─── DATA RECORDS ───

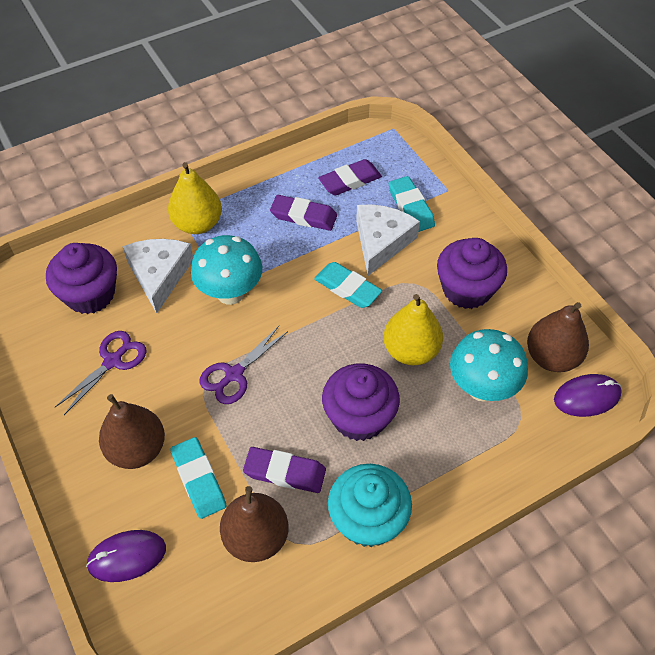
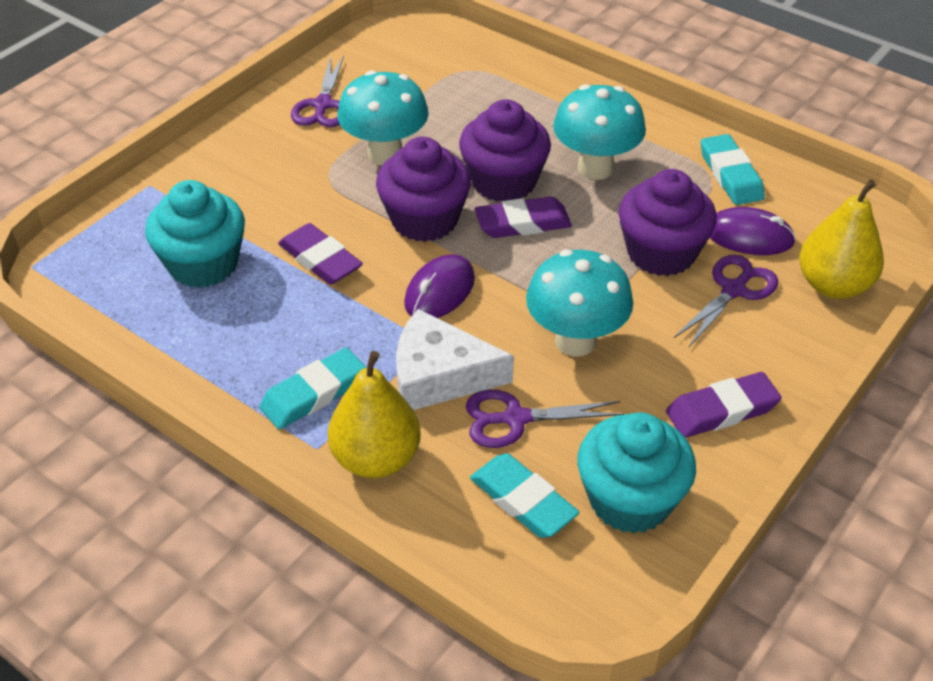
brown pear: [99,394,165,469] [220,486,289,562] [527,302,589,372] = 3 -> none = 0
purple scissors: [55,331,146,415] [200,326,288,404] = 2 -> [291,55,344,127] [466,390,624,448] [674,255,778,348] = 3
turquoise cupcake: [328,464,412,547] = 1 -> [145,180,245,288] [577,412,696,534] = 2
turquoise mushroom: [191,235,262,305] [450,329,528,402] = 2 -> [338,70,429,166] [526,249,633,357] [553,84,646,180] = 3
white cheese: [122,239,193,313] [356,204,420,276] = 2 -> [396,309,514,410] = 1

───

#### [TRY IT]
From the first line to the last, print the records exactly; leave out the pictures.

#### [PROBLEM SOLUTION]
brown pear: [99,394,165,469] [220,486,289,562] [527,302,589,372] = 3 -> none = 0
purple scissors: [55,331,146,415] [200,326,288,404] = 2 -> [291,55,344,127] [466,390,624,448] [674,255,778,348] = 3
turquoise cupcake: [328,464,412,547] = 1 -> [145,180,245,288] [577,412,696,534] = 2
turquoise mushroom: [191,235,262,305] [450,329,528,402] = 2 -> [338,70,429,166] [526,249,633,357] [553,84,646,180] = 3
white cheese: [122,239,193,313] [356,204,420,276] = 2 -> [396,309,514,410] = 1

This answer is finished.